→ Assignment: Answer with a number only, stating how many lines of the records hold the word "ball".
Record set Block Start
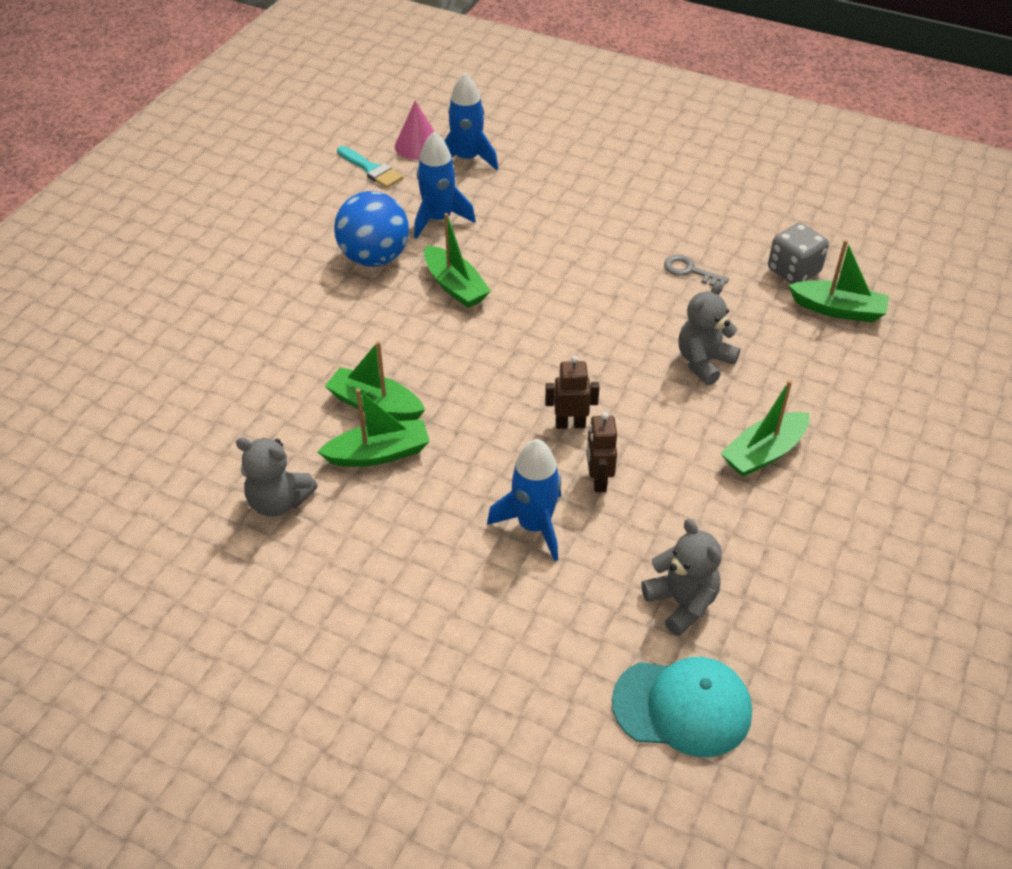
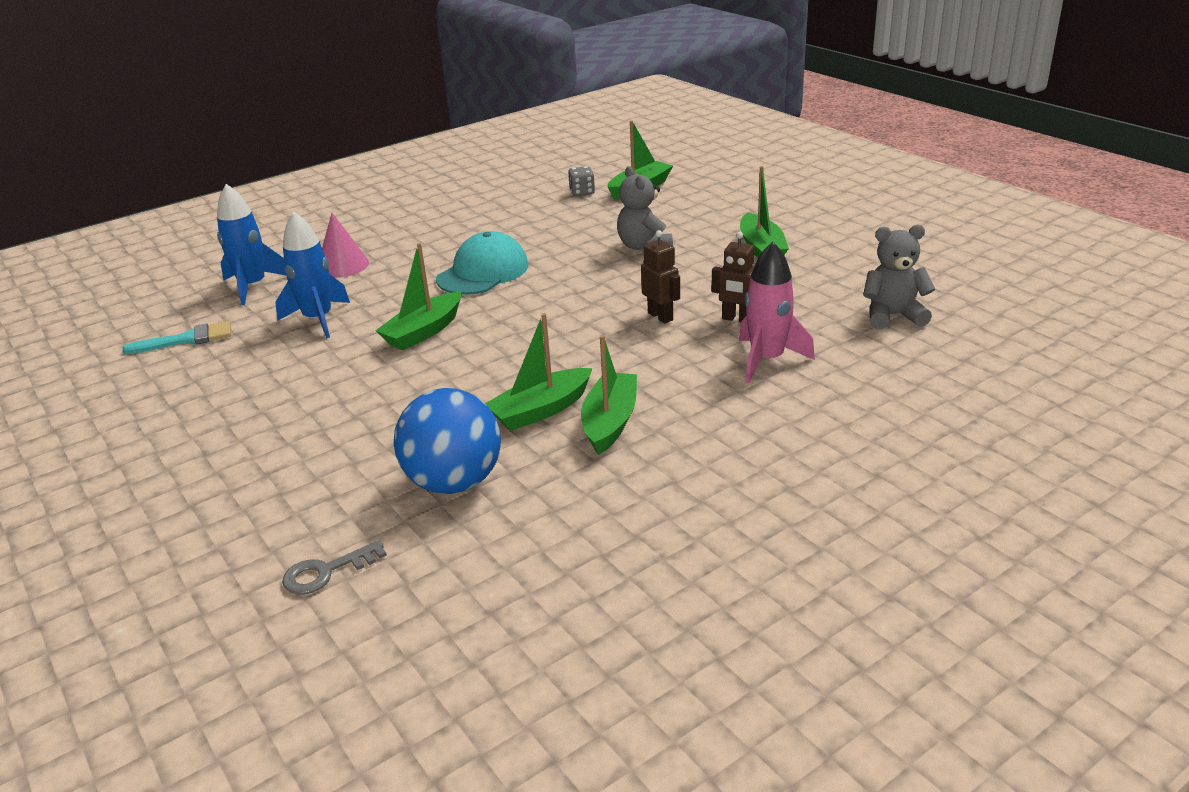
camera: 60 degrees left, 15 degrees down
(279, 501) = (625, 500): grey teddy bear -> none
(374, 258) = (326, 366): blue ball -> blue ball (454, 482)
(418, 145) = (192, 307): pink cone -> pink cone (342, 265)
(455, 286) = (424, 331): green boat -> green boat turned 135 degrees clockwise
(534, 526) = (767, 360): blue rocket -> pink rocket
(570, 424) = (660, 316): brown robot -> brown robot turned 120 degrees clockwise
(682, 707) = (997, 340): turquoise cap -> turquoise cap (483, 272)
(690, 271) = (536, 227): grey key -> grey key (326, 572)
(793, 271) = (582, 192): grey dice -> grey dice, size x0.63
Record set Block End
Record set Block Start
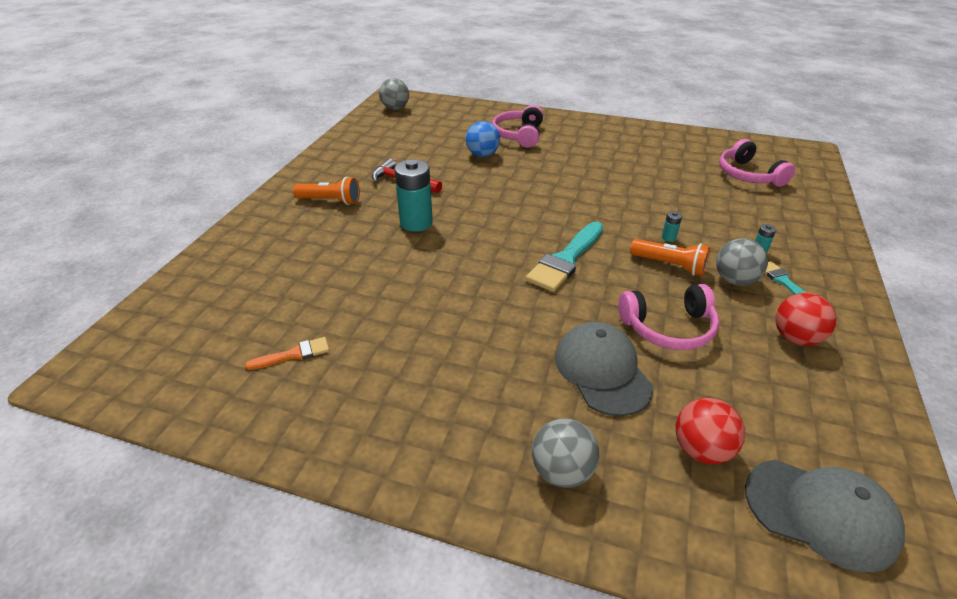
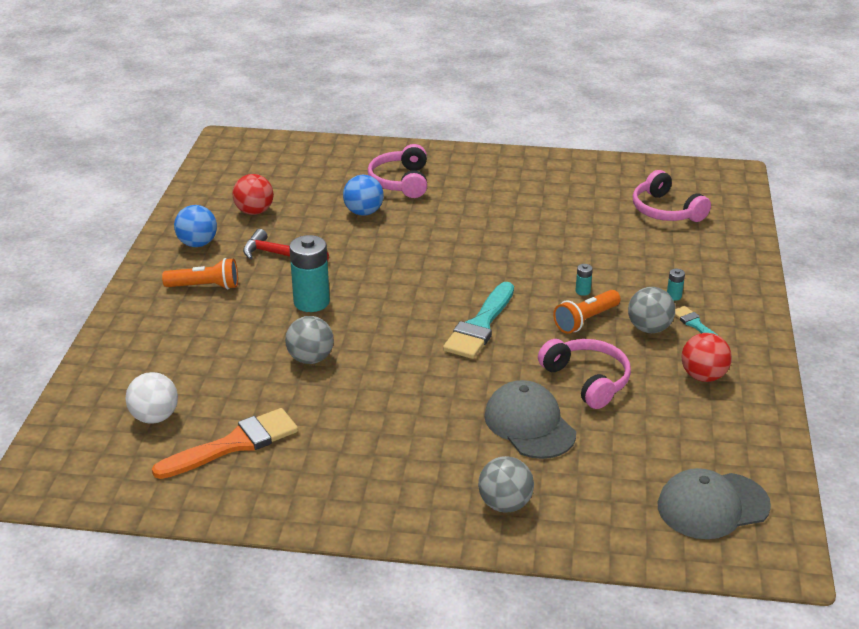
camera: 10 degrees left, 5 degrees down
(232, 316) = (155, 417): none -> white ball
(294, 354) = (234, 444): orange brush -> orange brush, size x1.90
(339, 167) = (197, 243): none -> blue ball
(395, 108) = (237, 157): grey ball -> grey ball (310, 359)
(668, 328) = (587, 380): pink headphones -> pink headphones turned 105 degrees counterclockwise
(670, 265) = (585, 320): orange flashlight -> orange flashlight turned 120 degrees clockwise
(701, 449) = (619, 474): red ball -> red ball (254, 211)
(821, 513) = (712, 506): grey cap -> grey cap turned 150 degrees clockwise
Record set Block End
→ Response: 5